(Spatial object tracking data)
■ ■ ■

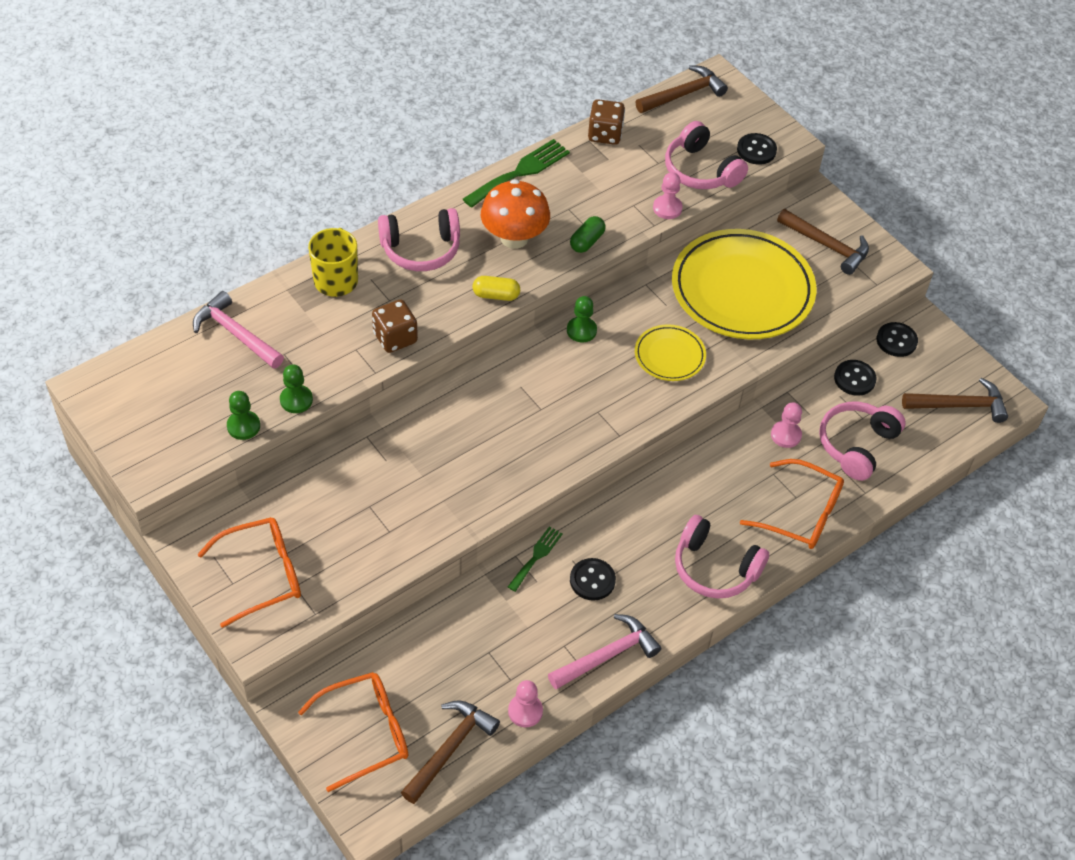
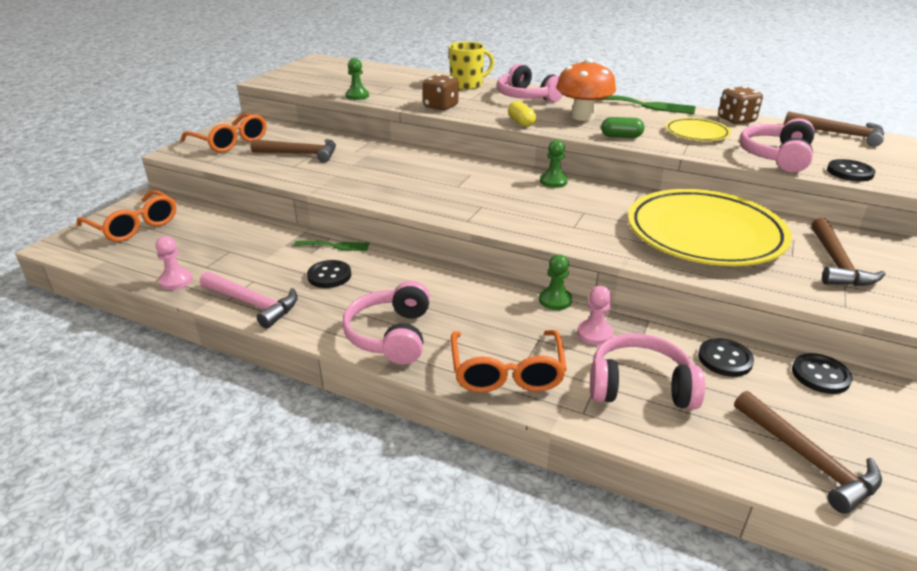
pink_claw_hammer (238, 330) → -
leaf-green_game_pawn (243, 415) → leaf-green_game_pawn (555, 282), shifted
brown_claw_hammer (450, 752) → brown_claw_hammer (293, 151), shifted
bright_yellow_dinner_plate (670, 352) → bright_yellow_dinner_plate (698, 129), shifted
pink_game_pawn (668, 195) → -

■ ■ ■

(ASSIGNMENT) Among the lines of the data, which ones contain the word "shifted"? Show them.

(EXERCISE ANSWER)
leaf-green_game_pawn (243, 415) → leaf-green_game_pawn (555, 282), shifted
brown_claw_hammer (450, 752) → brown_claw_hammer (293, 151), shifted
bright_yellow_dinner_plate (670, 352) → bright_yellow_dinner_plate (698, 129), shifted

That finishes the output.